Treat the line containing "OLED pin SDA: D2 -> D4" as the last one, and return every line exactly from the first line of the material below up to it.

MATERIAL SUPPLIED -
'''

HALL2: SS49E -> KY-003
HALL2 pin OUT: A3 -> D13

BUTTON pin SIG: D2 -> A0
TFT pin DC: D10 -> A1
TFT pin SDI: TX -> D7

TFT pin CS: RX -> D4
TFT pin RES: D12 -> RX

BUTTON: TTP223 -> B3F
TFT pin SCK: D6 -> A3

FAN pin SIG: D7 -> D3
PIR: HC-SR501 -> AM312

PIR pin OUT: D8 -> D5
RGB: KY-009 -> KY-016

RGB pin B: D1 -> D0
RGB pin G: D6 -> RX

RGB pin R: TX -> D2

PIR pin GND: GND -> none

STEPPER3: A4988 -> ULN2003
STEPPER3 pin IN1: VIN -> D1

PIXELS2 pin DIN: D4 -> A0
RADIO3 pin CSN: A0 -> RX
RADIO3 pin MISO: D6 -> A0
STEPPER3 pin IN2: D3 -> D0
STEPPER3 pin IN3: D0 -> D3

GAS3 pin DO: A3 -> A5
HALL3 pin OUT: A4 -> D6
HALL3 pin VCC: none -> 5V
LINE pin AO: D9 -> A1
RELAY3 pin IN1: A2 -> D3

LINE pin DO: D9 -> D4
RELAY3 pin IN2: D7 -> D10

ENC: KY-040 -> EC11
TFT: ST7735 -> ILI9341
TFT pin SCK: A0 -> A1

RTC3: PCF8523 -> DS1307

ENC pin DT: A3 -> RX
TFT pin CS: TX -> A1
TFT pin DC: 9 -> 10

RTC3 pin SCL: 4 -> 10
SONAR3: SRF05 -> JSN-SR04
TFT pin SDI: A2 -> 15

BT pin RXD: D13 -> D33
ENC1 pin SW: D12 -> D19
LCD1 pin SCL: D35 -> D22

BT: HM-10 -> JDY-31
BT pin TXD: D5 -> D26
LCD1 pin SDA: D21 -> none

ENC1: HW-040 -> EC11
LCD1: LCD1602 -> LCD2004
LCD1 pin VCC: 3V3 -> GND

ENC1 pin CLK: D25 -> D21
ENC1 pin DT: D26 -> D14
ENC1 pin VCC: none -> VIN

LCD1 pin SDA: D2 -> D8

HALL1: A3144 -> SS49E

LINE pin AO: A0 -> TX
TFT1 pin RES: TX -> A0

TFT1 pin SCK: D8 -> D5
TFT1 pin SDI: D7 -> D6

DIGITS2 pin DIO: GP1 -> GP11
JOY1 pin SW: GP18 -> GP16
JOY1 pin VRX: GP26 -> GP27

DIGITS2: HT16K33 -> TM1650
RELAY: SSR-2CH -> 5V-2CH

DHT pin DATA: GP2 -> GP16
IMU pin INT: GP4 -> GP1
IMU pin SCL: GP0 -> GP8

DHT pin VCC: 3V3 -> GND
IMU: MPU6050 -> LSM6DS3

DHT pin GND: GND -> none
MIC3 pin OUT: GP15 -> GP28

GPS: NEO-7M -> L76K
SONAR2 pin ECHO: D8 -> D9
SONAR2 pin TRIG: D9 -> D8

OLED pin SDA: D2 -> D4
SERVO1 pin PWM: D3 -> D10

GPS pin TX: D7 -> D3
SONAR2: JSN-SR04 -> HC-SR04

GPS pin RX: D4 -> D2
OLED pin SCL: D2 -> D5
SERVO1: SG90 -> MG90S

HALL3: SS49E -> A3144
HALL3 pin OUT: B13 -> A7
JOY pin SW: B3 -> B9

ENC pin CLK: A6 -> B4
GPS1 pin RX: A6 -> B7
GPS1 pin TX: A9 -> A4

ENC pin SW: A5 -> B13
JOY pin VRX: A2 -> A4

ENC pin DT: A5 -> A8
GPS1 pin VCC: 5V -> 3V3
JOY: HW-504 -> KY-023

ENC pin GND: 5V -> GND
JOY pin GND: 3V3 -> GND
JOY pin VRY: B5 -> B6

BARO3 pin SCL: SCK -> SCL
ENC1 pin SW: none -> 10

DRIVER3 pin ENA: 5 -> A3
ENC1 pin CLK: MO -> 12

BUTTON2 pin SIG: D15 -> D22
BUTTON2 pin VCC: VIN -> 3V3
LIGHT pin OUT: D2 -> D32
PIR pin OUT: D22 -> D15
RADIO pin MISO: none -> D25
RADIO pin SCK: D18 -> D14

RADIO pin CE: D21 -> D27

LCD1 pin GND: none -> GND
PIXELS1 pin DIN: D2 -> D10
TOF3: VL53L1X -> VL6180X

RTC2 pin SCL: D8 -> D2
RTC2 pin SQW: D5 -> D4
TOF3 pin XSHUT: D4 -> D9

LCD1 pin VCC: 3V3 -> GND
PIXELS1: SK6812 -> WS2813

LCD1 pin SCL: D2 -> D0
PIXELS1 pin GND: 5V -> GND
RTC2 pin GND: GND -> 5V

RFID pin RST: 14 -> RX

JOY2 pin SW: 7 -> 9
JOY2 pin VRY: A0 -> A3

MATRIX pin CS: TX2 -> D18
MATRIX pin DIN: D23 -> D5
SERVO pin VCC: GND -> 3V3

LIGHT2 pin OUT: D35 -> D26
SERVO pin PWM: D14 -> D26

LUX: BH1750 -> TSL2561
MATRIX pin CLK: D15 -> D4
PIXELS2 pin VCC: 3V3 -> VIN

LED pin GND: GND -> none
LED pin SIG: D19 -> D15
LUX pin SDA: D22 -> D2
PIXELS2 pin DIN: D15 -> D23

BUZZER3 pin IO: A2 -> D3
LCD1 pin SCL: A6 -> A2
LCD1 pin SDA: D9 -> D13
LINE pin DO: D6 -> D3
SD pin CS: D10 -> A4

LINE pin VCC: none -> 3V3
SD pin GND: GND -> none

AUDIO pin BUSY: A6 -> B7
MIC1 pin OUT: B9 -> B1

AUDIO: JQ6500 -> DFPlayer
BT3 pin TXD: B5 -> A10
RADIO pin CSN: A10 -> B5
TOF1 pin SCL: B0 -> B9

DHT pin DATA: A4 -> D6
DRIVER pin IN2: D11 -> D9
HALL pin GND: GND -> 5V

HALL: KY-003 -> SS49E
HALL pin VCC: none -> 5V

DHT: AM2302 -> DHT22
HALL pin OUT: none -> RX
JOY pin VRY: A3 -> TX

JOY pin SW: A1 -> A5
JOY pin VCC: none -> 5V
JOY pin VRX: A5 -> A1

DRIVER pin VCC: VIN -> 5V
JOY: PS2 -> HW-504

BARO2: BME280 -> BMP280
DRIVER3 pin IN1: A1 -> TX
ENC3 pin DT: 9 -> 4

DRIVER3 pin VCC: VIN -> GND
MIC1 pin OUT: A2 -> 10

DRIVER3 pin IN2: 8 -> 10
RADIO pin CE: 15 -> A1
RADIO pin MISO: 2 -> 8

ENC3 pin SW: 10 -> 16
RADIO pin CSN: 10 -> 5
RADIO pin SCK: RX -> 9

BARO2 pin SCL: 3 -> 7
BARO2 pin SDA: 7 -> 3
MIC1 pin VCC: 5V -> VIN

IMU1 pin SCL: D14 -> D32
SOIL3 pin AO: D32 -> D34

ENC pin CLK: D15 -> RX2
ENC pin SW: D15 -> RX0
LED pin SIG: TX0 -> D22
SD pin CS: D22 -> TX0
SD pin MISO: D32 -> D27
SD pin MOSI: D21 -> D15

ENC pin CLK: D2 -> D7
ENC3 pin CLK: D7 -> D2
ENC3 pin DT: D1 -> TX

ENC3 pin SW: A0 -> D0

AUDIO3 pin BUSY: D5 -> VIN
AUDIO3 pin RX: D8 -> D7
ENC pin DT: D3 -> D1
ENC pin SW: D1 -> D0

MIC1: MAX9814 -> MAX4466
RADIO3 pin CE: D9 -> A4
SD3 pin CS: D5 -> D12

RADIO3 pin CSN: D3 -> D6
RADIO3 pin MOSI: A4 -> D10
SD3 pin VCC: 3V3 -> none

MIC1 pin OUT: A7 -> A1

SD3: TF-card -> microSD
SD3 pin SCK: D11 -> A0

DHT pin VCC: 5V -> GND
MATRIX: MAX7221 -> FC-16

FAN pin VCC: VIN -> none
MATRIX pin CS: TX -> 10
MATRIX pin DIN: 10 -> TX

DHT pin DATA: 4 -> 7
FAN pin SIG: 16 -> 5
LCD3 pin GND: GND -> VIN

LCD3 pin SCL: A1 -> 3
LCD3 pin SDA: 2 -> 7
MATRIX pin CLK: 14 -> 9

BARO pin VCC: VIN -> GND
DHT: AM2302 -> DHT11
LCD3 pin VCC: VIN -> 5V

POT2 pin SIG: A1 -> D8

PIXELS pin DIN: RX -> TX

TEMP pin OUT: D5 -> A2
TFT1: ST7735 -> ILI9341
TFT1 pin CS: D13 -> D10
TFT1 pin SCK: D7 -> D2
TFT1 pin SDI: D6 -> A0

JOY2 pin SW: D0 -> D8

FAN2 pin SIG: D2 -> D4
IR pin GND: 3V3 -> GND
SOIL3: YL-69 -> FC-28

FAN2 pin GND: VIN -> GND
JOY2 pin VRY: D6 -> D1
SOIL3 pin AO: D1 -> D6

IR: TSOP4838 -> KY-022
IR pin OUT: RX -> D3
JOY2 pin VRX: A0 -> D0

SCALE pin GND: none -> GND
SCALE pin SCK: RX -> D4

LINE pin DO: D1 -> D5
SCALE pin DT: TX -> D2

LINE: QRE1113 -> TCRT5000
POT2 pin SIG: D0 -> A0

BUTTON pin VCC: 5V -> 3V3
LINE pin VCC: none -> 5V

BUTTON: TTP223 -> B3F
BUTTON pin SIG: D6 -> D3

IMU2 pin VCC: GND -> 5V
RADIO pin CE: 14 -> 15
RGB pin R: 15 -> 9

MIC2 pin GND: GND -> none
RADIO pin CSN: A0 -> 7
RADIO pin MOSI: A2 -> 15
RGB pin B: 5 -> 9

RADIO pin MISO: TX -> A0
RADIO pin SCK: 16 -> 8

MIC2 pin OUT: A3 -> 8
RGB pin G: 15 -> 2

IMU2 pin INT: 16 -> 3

'''

REPLY TO THE EXERCISE -
HALL2: SS49E -> KY-003
HALL2 pin OUT: A3 -> D13

BUTTON pin SIG: D2 -> A0
TFT pin DC: D10 -> A1
TFT pin SDI: TX -> D7

TFT pin CS: RX -> D4
TFT pin RES: D12 -> RX

BUTTON: TTP223 -> B3F
TFT pin SCK: D6 -> A3

FAN pin SIG: D7 -> D3
PIR: HC-SR501 -> AM312

PIR pin OUT: D8 -> D5
RGB: KY-009 -> KY-016

RGB pin B: D1 -> D0
RGB pin G: D6 -> RX

RGB pin R: TX -> D2

PIR pin GND: GND -> none

STEPPER3: A4988 -> ULN2003
STEPPER3 pin IN1: VIN -> D1

PIXELS2 pin DIN: D4 -> A0
RADIO3 pin CSN: A0 -> RX
RADIO3 pin MISO: D6 -> A0
STEPPER3 pin IN2: D3 -> D0
STEPPER3 pin IN3: D0 -> D3

GAS3 pin DO: A3 -> A5
HALL3 pin OUT: A4 -> D6
HALL3 pin VCC: none -> 5V
LINE pin AO: D9 -> A1
RELAY3 pin IN1: A2 -> D3

LINE pin DO: D9 -> D4
RELAY3 pin IN2: D7 -> D10

ENC: KY-040 -> EC11
TFT: ST7735 -> ILI9341
TFT pin SCK: A0 -> A1

RTC3: PCF8523 -> DS1307

ENC pin DT: A3 -> RX
TFT pin CS: TX -> A1
TFT pin DC: 9 -> 10

RTC3 pin SCL: 4 -> 10
SONAR3: SRF05 -> JSN-SR04
TFT pin SDI: A2 -> 15

BT pin RXD: D13 -> D33
ENC1 pin SW: D12 -> D19
LCD1 pin SCL: D35 -> D22

BT: HM-10 -> JDY-31
BT pin TXD: D5 -> D26
LCD1 pin SDA: D21 -> none

ENC1: HW-040 -> EC11
LCD1: LCD1602 -> LCD2004
LCD1 pin VCC: 3V3 -> GND

ENC1 pin CLK: D25 -> D21
ENC1 pin DT: D26 -> D14
ENC1 pin VCC: none -> VIN

LCD1 pin SDA: D2 -> D8

HALL1: A3144 -> SS49E

LINE pin AO: A0 -> TX
TFT1 pin RES: TX -> A0

TFT1 pin SCK: D8 -> D5
TFT1 pin SDI: D7 -> D6

DIGITS2 pin DIO: GP1 -> GP11
JOY1 pin SW: GP18 -> GP16
JOY1 pin VRX: GP26 -> GP27

DIGITS2: HT16K33 -> TM1650
RELAY: SSR-2CH -> 5V-2CH

DHT pin DATA: GP2 -> GP16
IMU pin INT: GP4 -> GP1
IMU pin SCL: GP0 -> GP8

DHT pin VCC: 3V3 -> GND
IMU: MPU6050 -> LSM6DS3

DHT pin GND: GND -> none
MIC3 pin OUT: GP15 -> GP28

GPS: NEO-7M -> L76K
SONAR2 pin ECHO: D8 -> D9
SONAR2 pin TRIG: D9 -> D8

OLED pin SDA: D2 -> D4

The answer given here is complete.